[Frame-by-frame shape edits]

________________________

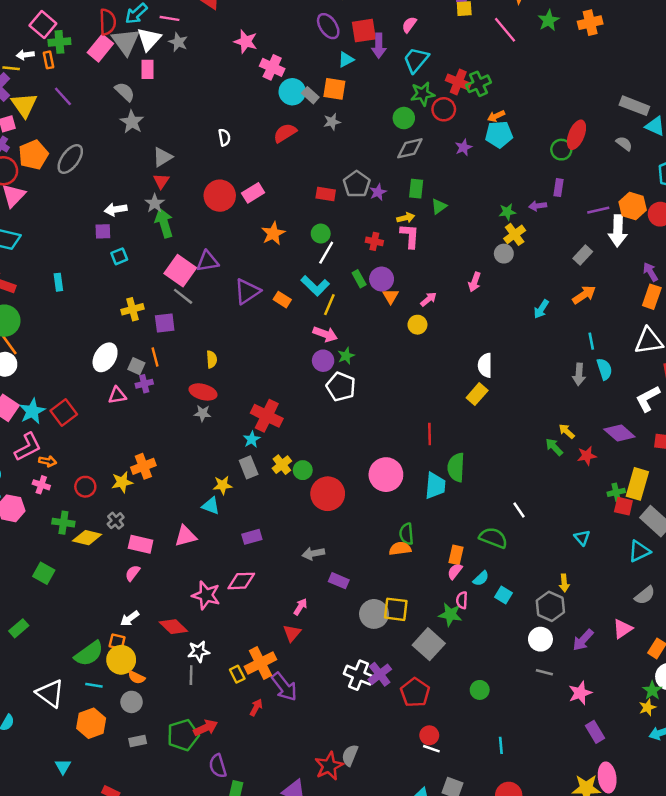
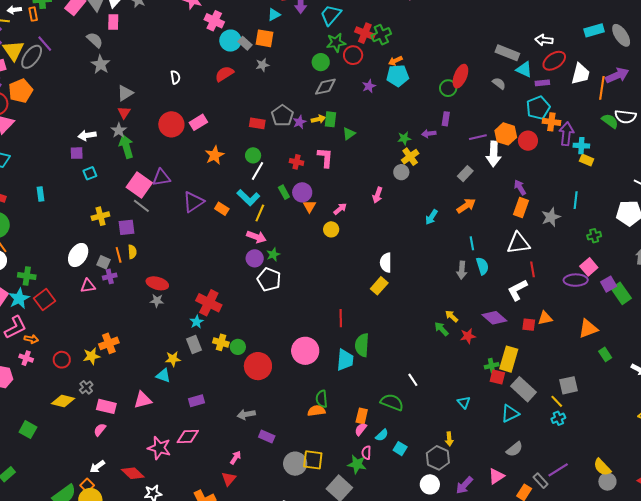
gray ellipse: (70, 159) -> (32, 57), moved
yellow arrow: (406, 218) -> (318, 119), moved
yellow semicircle: (212, 359) -> (132, 252), moved
yellow cross: (282, 465) -> (221, 342), turned -35
green cross: (63, 523) -> (27, 276), moved
orange square: (117, 642) -> (87, 485), turned 32

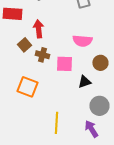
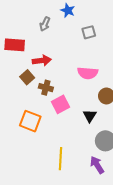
red arrow: (38, 29) -> (42, 61), turned 90
pink square: (64, 64) -> (61, 104), moved, turned -30
black triangle: (84, 82) -> (90, 116), turned -40

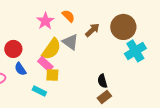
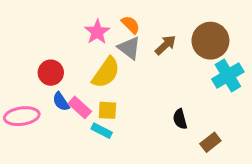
gray triangle: (70, 42) -> (129, 48), moved
pink rectangle: (45, 64) -> (80, 107), moved
cyan rectangle: (39, 91) -> (102, 131), moved
brown rectangle: (104, 97) -> (210, 142), moved

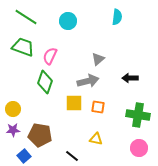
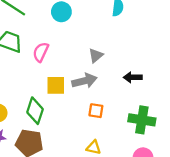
green diamond: (45, 82) -> (35, 111), moved
yellow square: (74, 103) -> (56, 85), moved

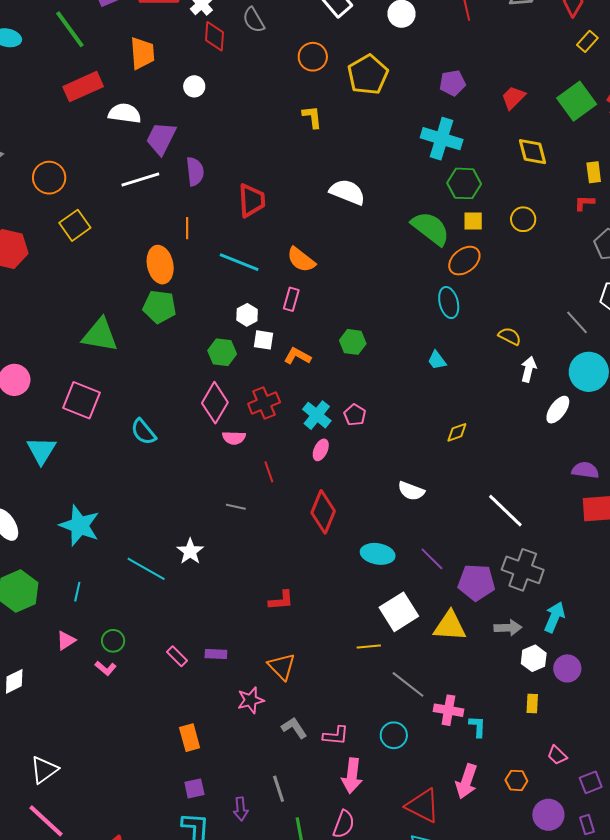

________________________

• TO DO:
Only one stretch of the entries above is needed: the lines from the one containing "yellow cross: (282, 465)" through the one containing "brown rectangle: (104, 97)". Copy it exactly, without the pictures.

• ANSWER FOR THIS EXERCISE:
yellow cross: (282, 465) -> (221, 342), turned -35
green cross: (63, 523) -> (27, 276), moved
orange square: (117, 642) -> (87, 485), turned 32

red arrow: (38, 29) -> (42, 61), turned 90
pink square: (64, 64) -> (61, 104), moved, turned -30
black triangle: (84, 82) -> (90, 116), turned -40

gray triangle: (70, 42) -> (129, 48), moved
pink rectangle: (45, 64) -> (80, 107), moved
cyan rectangle: (39, 91) -> (102, 131), moved
brown rectangle: (104, 97) -> (210, 142), moved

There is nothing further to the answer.